MATERIAL SUPPLIED below:

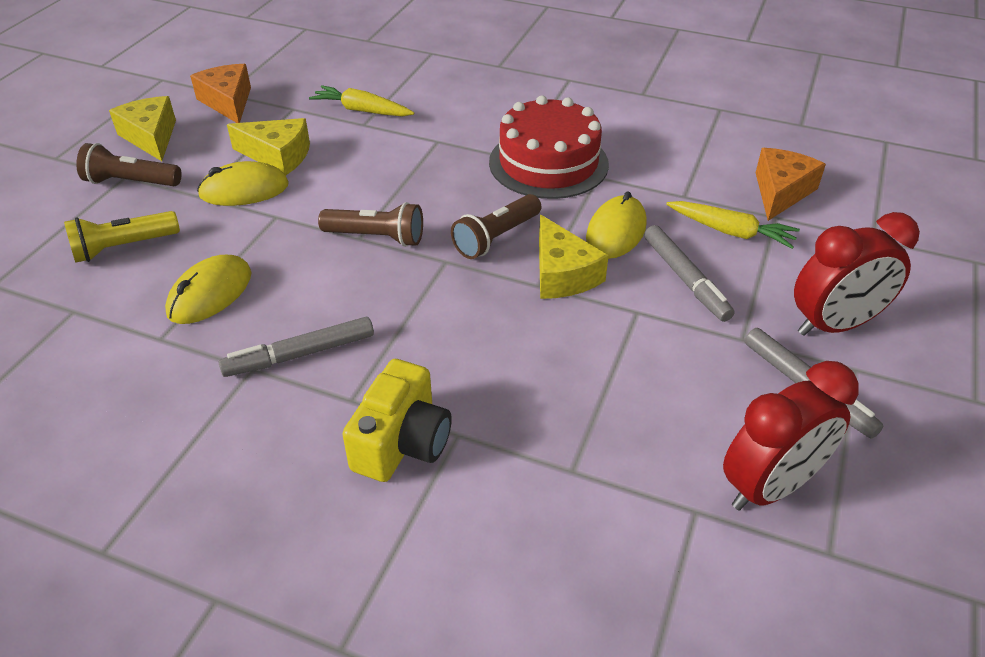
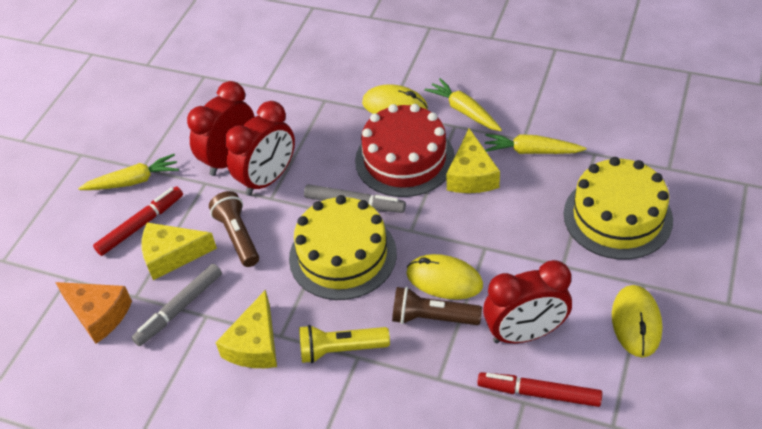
brown flashlight: 3 -> 2
grey marker: 3 -> 2
orange cheese: 2 -> 1
red clock: 2 -> 3
red marker: 0 -> 2
yellow cake: 0 -> 2
yellow camera: 1 -> 0
yellow carrot: 2 -> 3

End of MATERIAL SUPPLIED.

Exactly as written, set down each line of the records, leaving out the pictures.

brown flashlight: 3 -> 2
grey marker: 3 -> 2
orange cheese: 2 -> 1
red clock: 2 -> 3
red marker: 0 -> 2
yellow cake: 0 -> 2
yellow camera: 1 -> 0
yellow carrot: 2 -> 3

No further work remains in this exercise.